*What this task involves*
Report each line of the entries below that includes "none".

*The data*
-- -- --

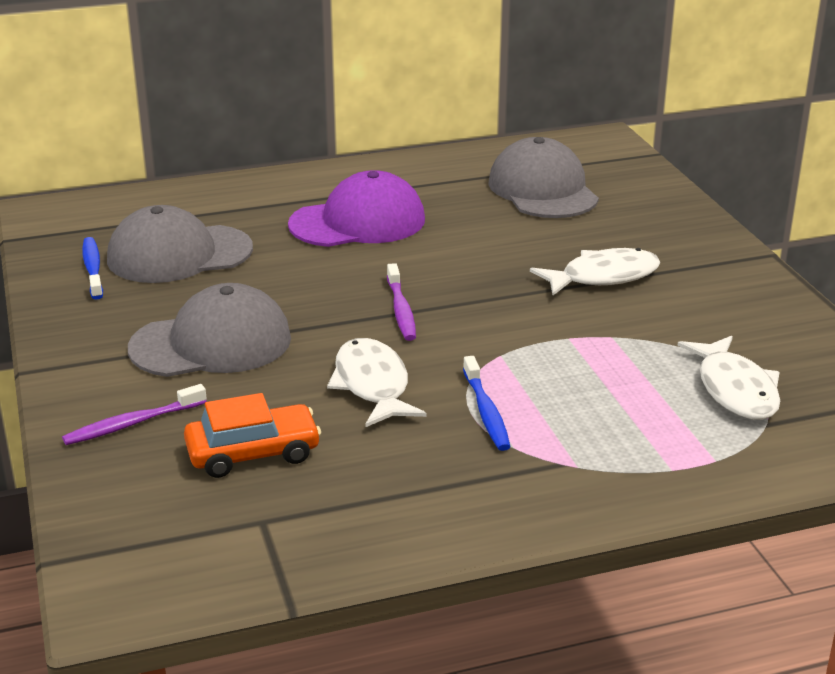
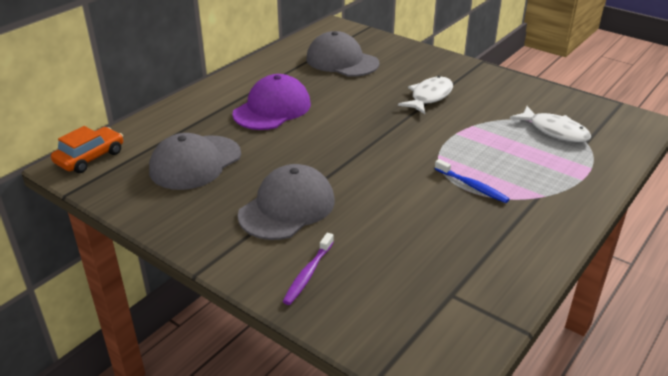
camera: 35 degrees left, 5 degrees up
(93, 269) = (152, 191): blue toothbrush -> none
(253, 453) = (395, 259): orange car -> orange car (90, 157)
(372, 385) = (402, 195): white fish -> none
(401, 310) = (360, 149): purple toothbrush -> none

-- -- --

*Reply*
(93, 269) = (152, 191): blue toothbrush -> none
(372, 385) = (402, 195): white fish -> none
(401, 310) = (360, 149): purple toothbrush -> none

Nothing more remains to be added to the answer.